[Excerpted data Boundary: Start]

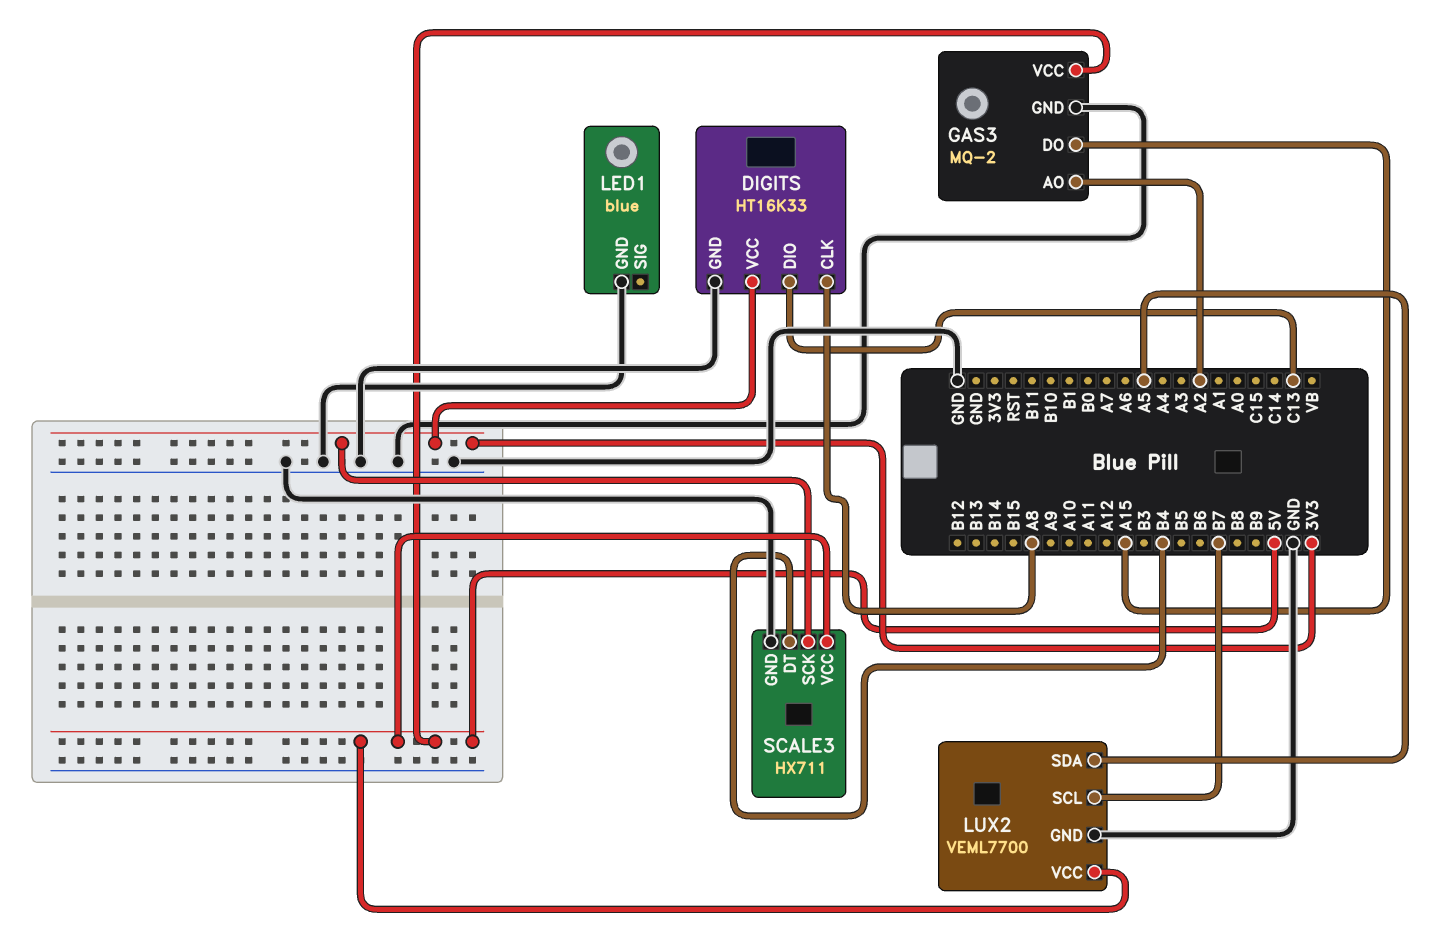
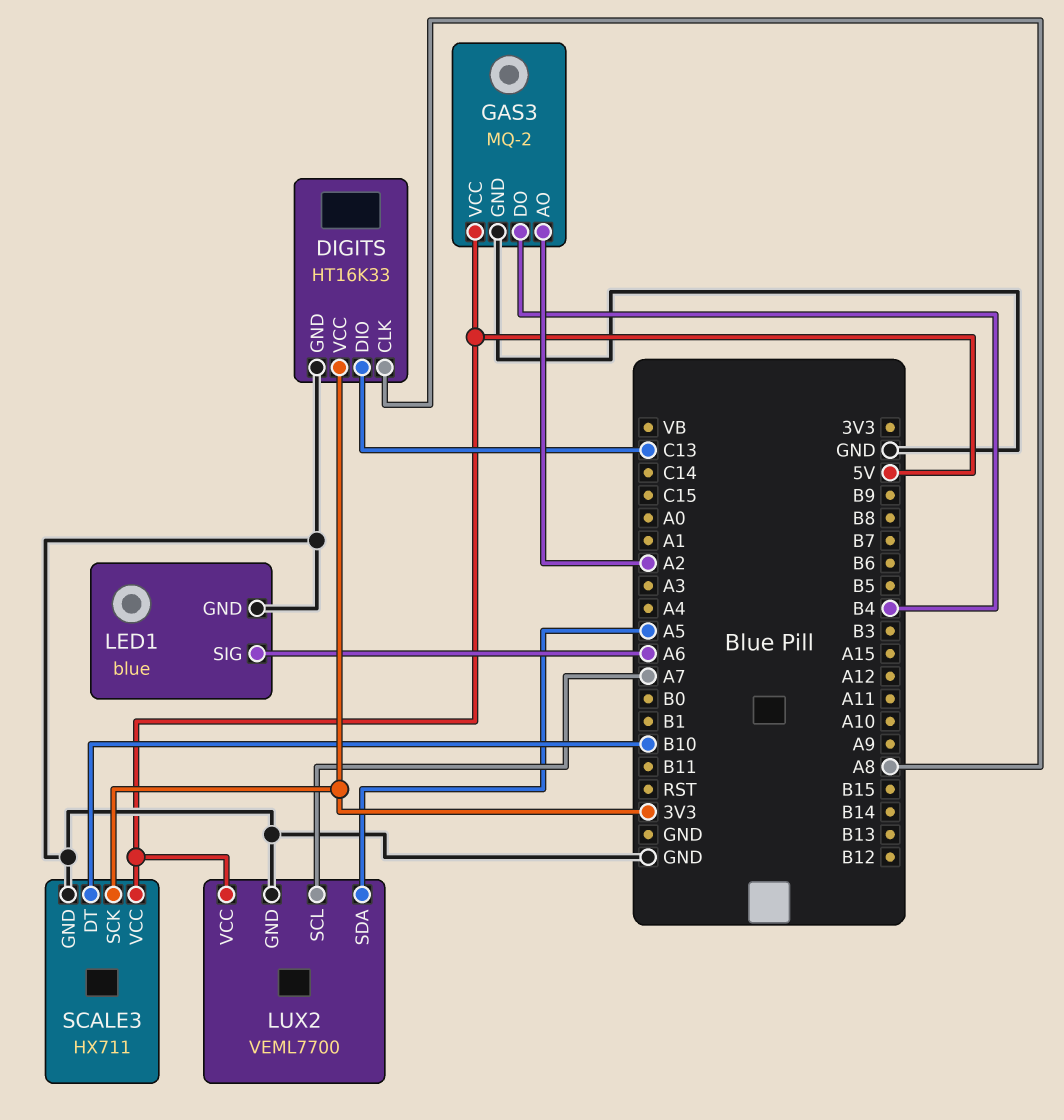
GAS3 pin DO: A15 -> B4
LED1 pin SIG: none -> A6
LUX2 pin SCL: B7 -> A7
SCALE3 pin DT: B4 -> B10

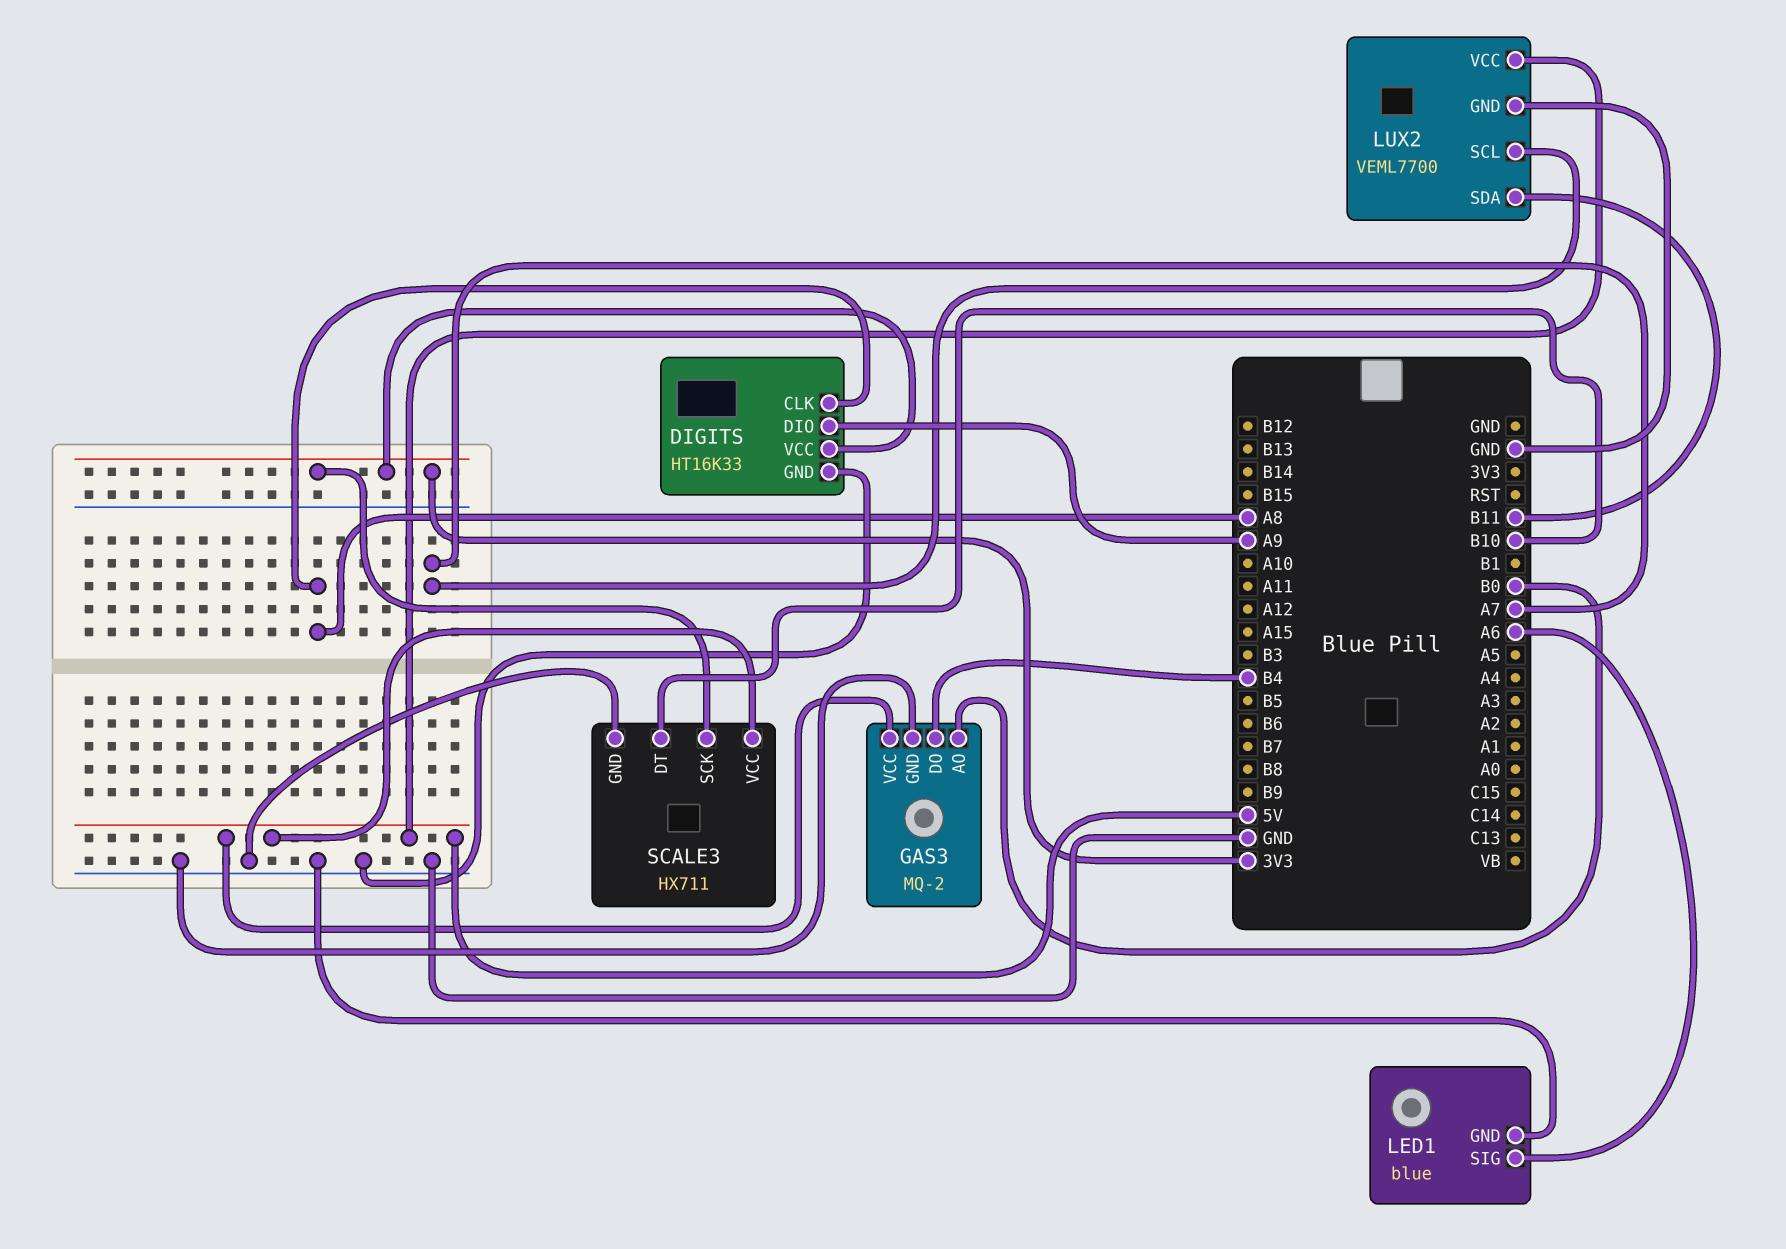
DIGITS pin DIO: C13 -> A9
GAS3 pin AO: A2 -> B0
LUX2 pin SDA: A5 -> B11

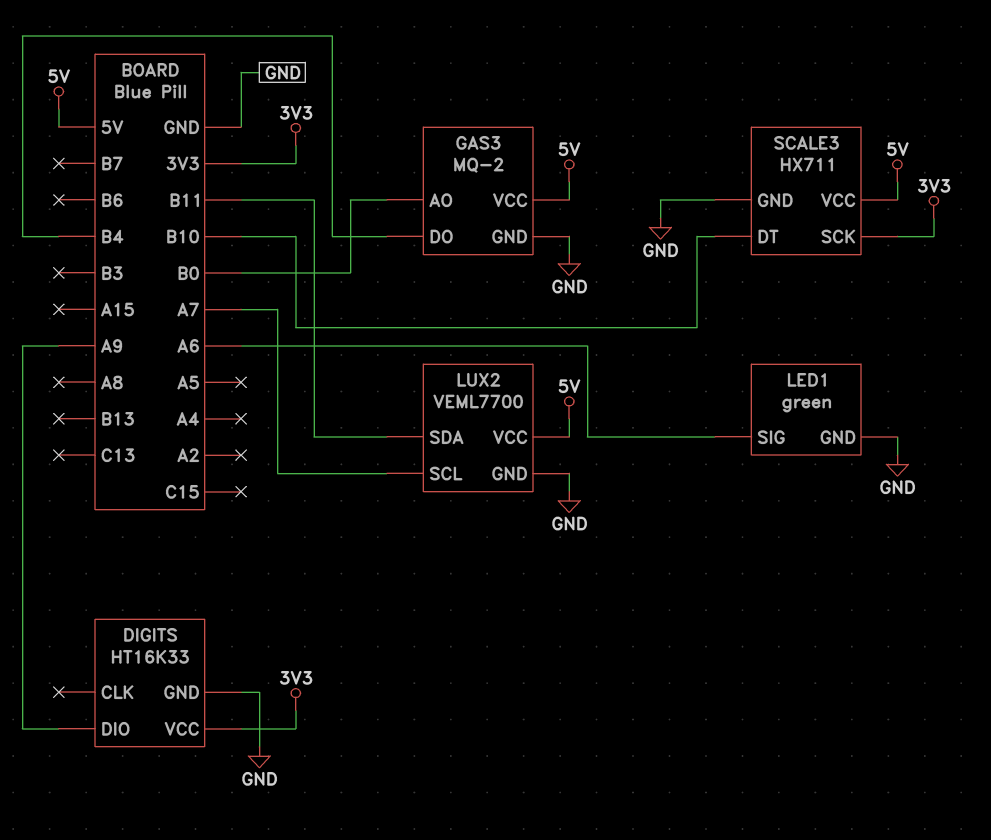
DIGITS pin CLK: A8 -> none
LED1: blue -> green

[Excerpted data Boundary: End]

Task to complete
Return the material in full and unaltered, minus its pictures.

Response below
GAS3 pin DO: A15 -> B4
LED1 pin SIG: none -> A6
LUX2 pin SCL: B7 -> A7
SCALE3 pin DT: B4 -> B10

DIGITS pin DIO: C13 -> A9
GAS3 pin AO: A2 -> B0
LUX2 pin SDA: A5 -> B11

DIGITS pin CLK: A8 -> none
LED1: blue -> green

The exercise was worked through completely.